SUPPLIED MATERIAL:
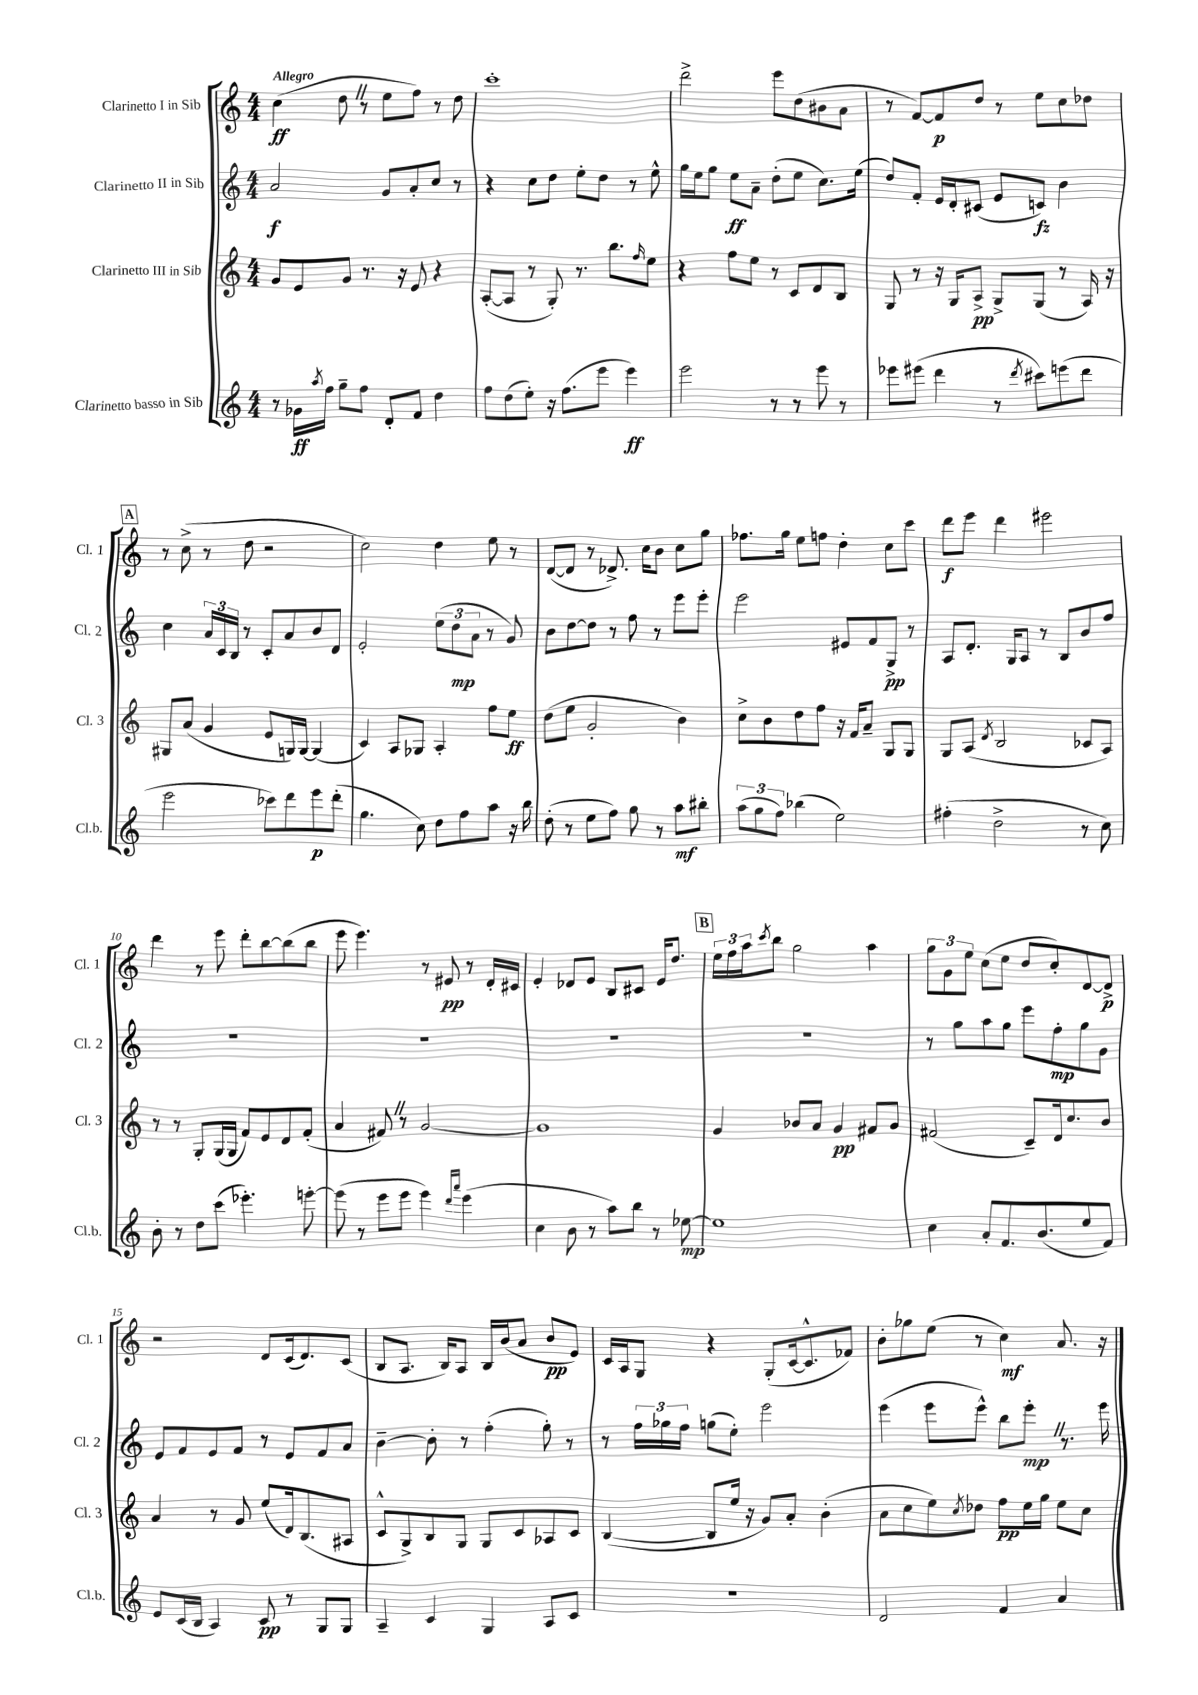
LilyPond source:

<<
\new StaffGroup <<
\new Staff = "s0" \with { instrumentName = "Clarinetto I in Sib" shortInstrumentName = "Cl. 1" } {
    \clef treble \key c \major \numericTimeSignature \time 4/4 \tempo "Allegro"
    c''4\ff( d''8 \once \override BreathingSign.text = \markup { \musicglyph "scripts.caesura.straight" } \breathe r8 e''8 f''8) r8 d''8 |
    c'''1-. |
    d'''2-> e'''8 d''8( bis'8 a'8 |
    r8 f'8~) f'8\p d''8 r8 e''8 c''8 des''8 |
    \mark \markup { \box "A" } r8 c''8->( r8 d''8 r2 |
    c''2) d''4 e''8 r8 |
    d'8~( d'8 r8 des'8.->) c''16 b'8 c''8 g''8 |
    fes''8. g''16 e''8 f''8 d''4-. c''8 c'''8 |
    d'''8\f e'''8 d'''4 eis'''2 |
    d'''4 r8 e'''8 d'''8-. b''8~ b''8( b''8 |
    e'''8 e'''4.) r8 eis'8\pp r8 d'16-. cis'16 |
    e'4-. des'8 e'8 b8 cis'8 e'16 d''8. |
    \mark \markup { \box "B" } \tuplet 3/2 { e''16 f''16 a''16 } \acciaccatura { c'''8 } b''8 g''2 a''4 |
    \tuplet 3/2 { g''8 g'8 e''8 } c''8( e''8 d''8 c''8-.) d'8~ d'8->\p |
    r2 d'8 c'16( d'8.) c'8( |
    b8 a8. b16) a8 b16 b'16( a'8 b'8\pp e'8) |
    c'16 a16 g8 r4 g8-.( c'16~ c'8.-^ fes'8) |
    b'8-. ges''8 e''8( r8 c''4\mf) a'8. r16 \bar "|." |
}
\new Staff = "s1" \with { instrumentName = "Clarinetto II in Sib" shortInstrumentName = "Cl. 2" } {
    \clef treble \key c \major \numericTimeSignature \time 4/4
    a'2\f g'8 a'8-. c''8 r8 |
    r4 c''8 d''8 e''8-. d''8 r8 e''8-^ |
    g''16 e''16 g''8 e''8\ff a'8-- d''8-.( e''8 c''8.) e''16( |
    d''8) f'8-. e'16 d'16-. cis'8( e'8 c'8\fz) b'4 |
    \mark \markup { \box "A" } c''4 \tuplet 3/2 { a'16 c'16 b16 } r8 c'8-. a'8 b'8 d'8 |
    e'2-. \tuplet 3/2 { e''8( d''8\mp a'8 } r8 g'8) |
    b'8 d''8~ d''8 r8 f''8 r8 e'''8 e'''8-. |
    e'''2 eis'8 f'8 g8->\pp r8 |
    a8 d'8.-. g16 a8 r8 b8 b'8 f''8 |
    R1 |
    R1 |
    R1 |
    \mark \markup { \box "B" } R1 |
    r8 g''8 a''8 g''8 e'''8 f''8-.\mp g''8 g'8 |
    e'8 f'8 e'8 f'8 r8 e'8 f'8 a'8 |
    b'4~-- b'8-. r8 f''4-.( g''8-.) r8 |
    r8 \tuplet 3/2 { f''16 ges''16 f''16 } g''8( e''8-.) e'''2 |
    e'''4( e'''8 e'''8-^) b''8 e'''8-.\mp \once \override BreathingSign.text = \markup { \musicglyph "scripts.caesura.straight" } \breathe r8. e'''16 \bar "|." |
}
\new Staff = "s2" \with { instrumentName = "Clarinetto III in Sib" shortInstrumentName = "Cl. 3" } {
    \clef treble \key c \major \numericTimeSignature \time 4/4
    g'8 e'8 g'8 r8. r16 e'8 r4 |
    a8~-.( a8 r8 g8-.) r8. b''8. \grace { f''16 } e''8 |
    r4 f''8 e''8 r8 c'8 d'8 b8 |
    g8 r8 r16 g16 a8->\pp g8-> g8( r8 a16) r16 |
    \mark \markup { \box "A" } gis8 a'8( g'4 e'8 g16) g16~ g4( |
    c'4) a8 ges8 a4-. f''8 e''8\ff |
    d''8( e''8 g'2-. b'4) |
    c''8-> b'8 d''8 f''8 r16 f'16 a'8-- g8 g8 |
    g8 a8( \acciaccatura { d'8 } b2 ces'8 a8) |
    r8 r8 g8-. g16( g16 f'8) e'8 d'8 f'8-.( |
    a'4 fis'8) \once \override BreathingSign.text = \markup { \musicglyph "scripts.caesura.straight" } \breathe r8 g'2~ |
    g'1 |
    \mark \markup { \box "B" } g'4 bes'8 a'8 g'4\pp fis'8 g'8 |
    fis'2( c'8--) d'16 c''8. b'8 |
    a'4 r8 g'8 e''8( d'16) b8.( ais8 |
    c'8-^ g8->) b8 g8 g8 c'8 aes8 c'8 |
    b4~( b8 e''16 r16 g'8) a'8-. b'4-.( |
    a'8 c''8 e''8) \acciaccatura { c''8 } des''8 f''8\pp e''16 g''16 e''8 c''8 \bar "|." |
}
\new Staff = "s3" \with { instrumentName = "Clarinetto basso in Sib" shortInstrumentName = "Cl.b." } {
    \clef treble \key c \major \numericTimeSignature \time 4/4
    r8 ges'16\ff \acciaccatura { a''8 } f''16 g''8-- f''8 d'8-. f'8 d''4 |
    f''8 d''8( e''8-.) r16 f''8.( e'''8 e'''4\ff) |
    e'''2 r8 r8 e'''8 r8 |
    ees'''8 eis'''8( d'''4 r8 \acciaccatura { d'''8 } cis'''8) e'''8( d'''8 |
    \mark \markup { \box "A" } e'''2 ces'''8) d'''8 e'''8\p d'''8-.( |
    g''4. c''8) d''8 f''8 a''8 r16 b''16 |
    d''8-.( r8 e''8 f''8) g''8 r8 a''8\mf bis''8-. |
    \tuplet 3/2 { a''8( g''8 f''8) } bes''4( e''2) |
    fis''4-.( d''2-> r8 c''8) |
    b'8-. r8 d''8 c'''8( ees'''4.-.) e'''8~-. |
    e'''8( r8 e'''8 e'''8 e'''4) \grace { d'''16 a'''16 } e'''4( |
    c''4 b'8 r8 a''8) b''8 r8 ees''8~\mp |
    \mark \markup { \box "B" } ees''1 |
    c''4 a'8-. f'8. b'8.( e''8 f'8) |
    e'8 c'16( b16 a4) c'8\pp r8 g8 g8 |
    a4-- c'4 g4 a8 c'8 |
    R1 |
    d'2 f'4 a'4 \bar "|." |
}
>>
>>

---

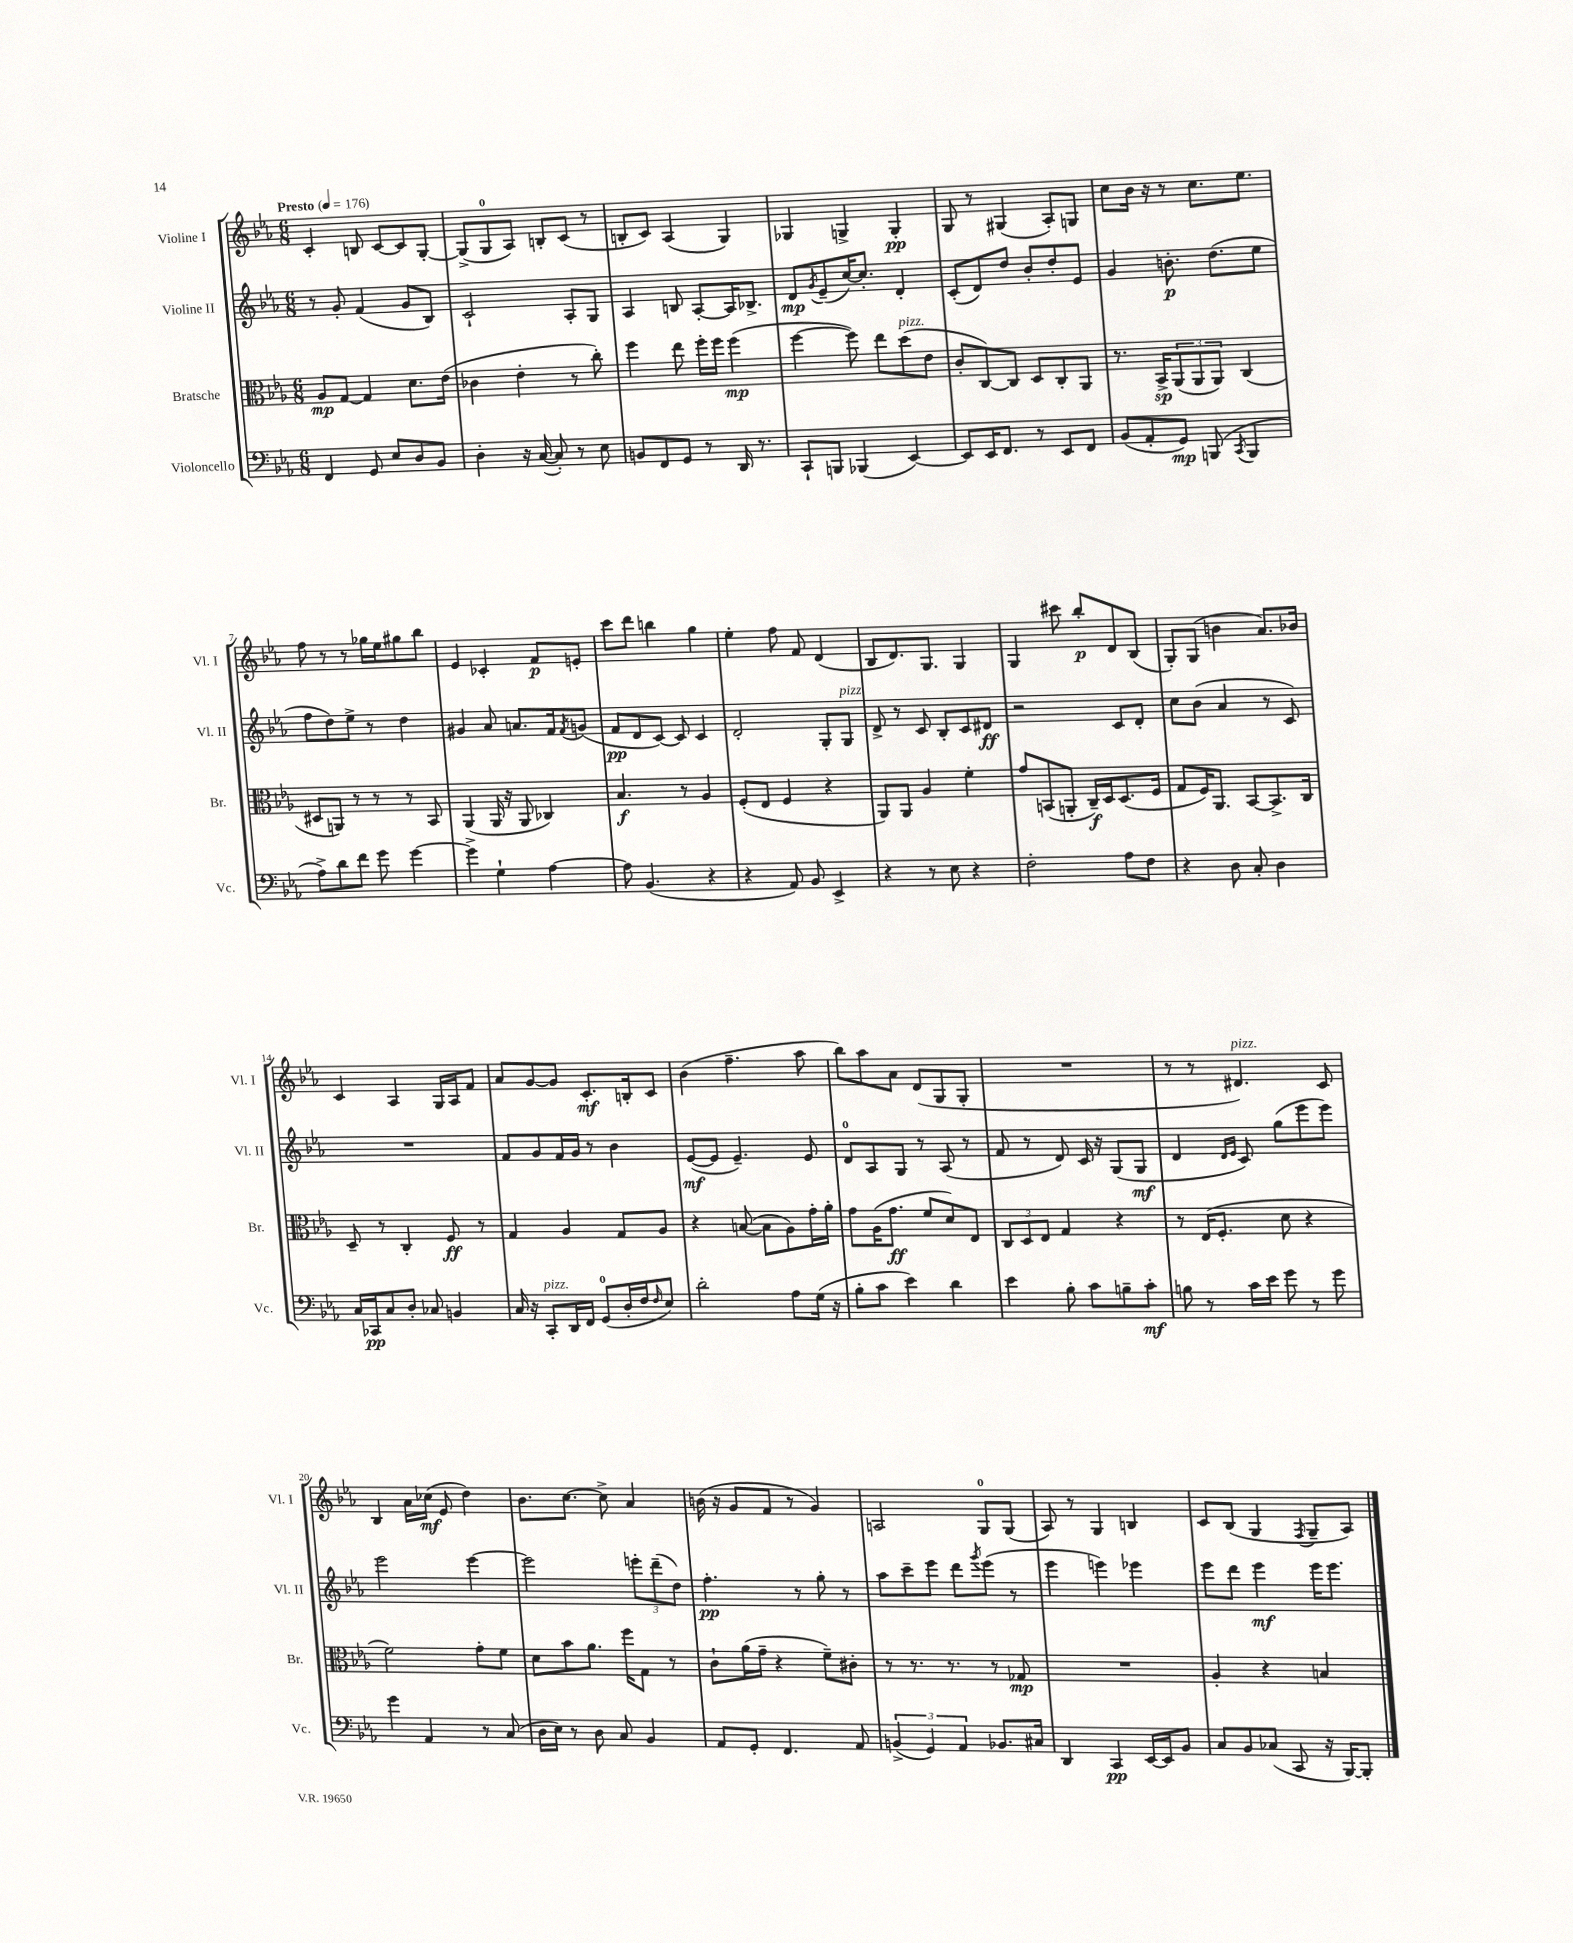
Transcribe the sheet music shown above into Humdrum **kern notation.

WORK INSTRUCTIONS: Please identify each line in the data above that contains the word "with", and copy every such line.

SOLUTION TO THE PROBLEM:
\new Staff = "s0" \with { instrumentName = "Clarinetto I in Sib" shortInstrumentName = "Cl. 1" } {
\new Staff = "s1" \with { instrumentName = "Clarinetto II in Sib" shortInstrumentName = "Cl. 2" } {
\new Staff = "s2" \with { instrumentName = "Clarinetto III in Sib" shortInstrumentName = "Cl. 3" } {
\new Staff = "s3" \with { instrumentName = "Clarinetto basso in Sib" shortInstrumentName = "Cl.b." } {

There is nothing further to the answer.